Task to complete - Two lines in the listing below mark the span: one contains "camera: 70 degrees left, 0 degrees up" and one contains "(437, 144) = (495, 130): green". Reproduce both of them and everything between, exactly.

Provided material -
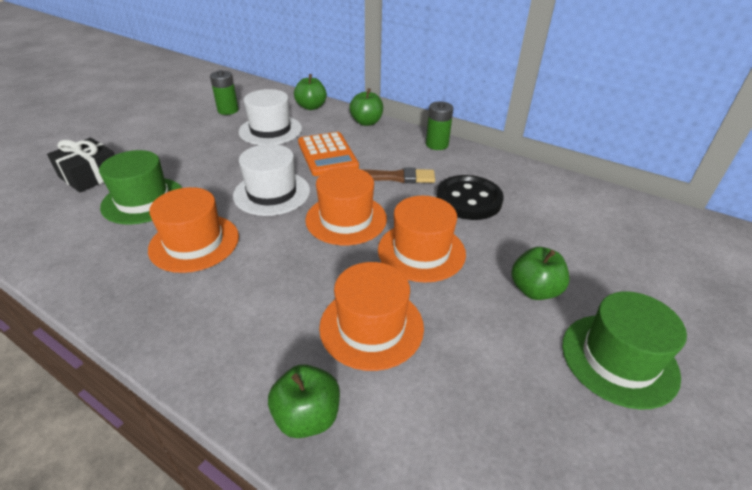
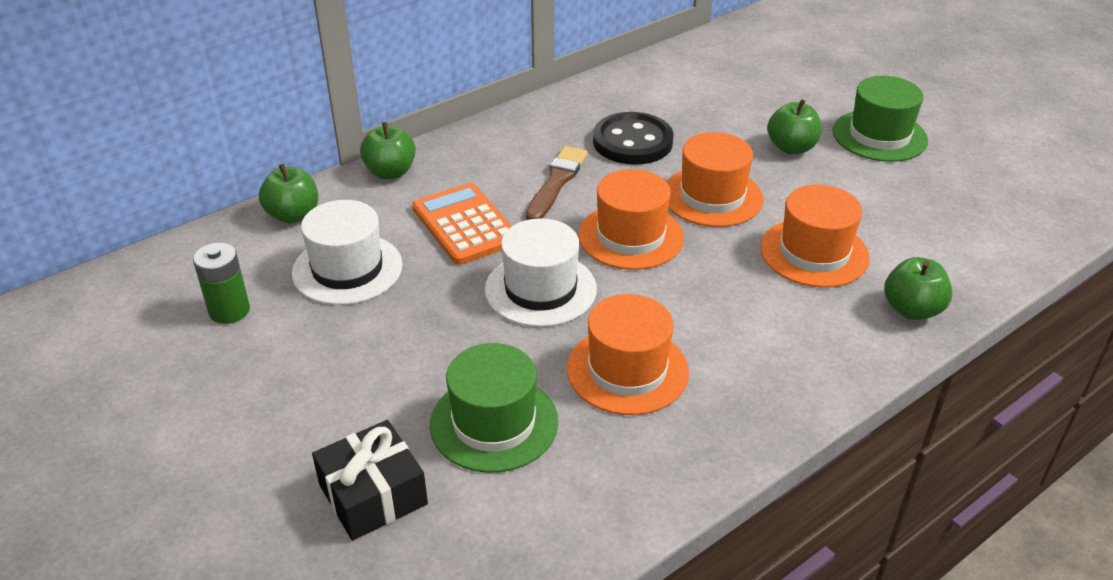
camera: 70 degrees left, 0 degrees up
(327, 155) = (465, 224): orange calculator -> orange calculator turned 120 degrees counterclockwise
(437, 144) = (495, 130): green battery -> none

...

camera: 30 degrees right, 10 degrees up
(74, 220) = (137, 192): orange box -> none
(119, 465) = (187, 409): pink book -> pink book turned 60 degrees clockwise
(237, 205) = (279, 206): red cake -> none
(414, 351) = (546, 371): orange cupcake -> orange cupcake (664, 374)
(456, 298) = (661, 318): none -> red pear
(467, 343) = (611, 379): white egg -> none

Your response -
camera: 70 degrees left, 0 degrees up
(327, 155) = (465, 224): orange calculator -> orange calculator turned 120 degrees counterclockwise
(437, 144) = (495, 130): green battery -> none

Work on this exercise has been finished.